• Task instructions
Could you write out, word for word, only the lines from the one containing "(863, 391) = (654, 238): none -> brown ball" through the last line of the data below?
++++++
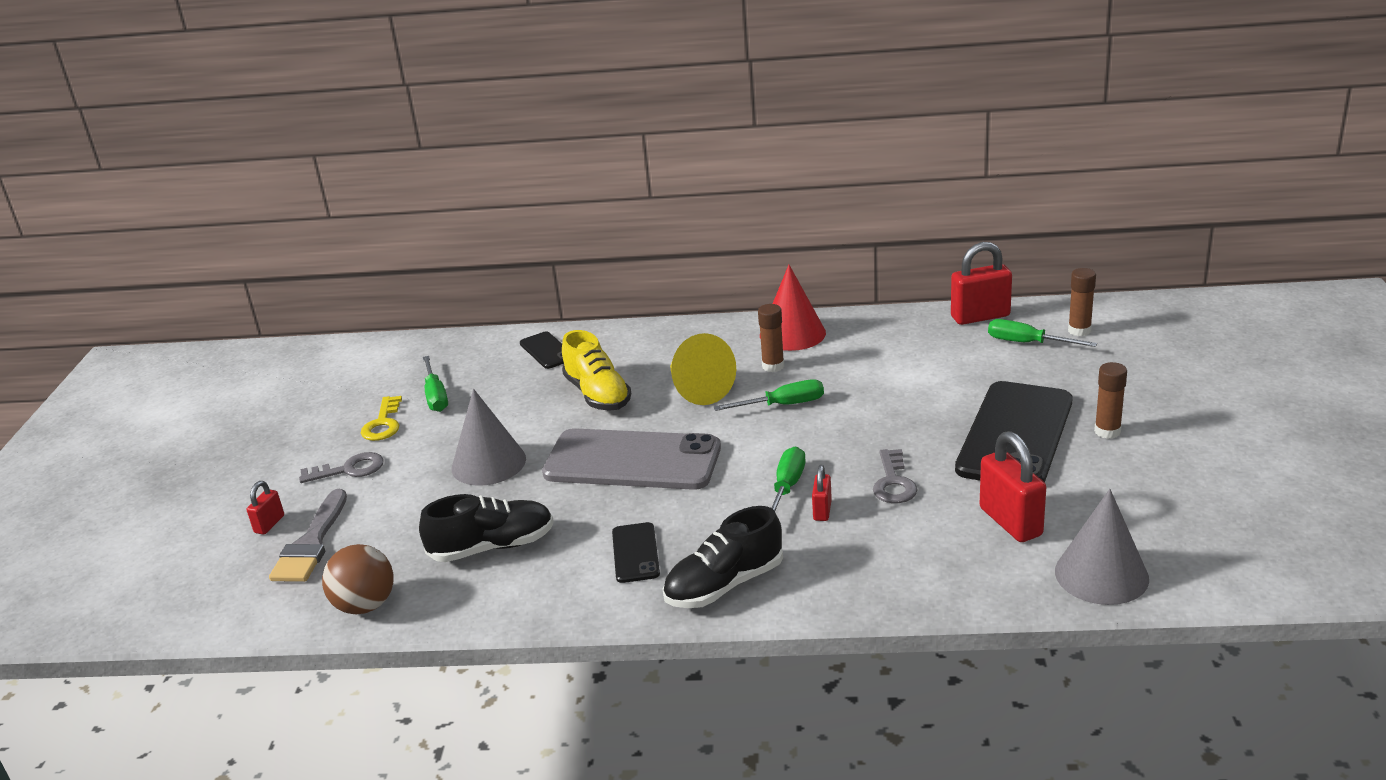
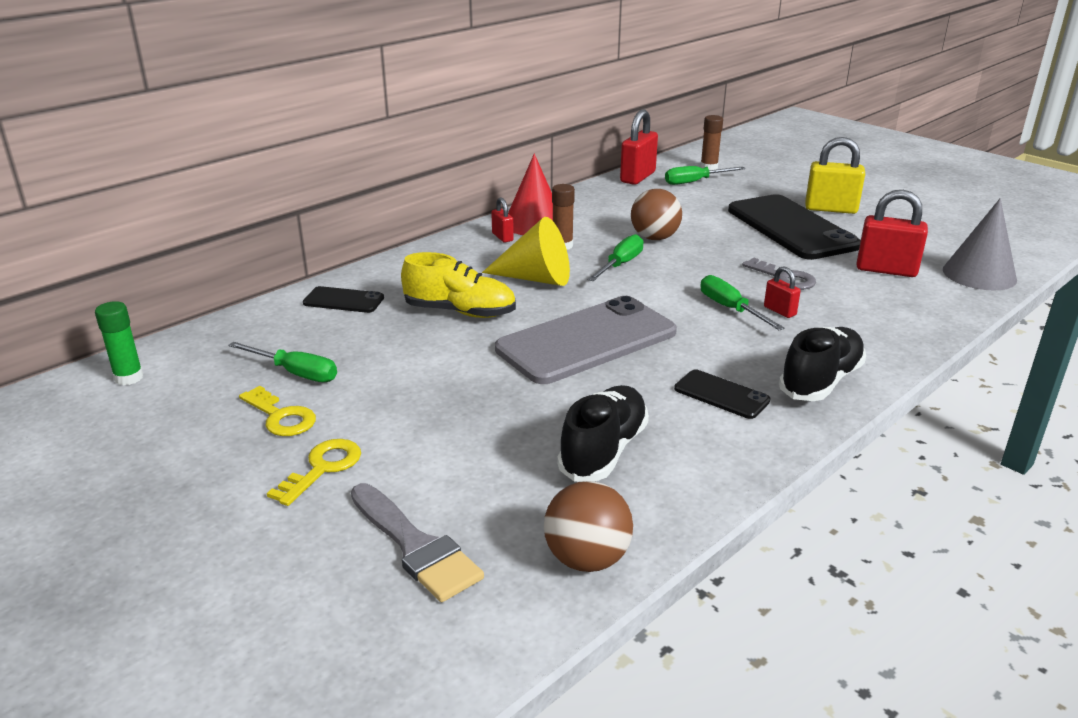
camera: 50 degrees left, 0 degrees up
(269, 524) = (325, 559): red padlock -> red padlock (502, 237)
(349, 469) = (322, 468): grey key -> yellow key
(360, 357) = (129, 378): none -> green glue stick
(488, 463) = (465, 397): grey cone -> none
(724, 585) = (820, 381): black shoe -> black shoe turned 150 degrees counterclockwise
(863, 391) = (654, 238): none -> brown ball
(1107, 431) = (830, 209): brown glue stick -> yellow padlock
++++++
• Exercise answer
(863, 391) = (654, 238): none -> brown ball
(1107, 431) = (830, 209): brown glue stick -> yellow padlock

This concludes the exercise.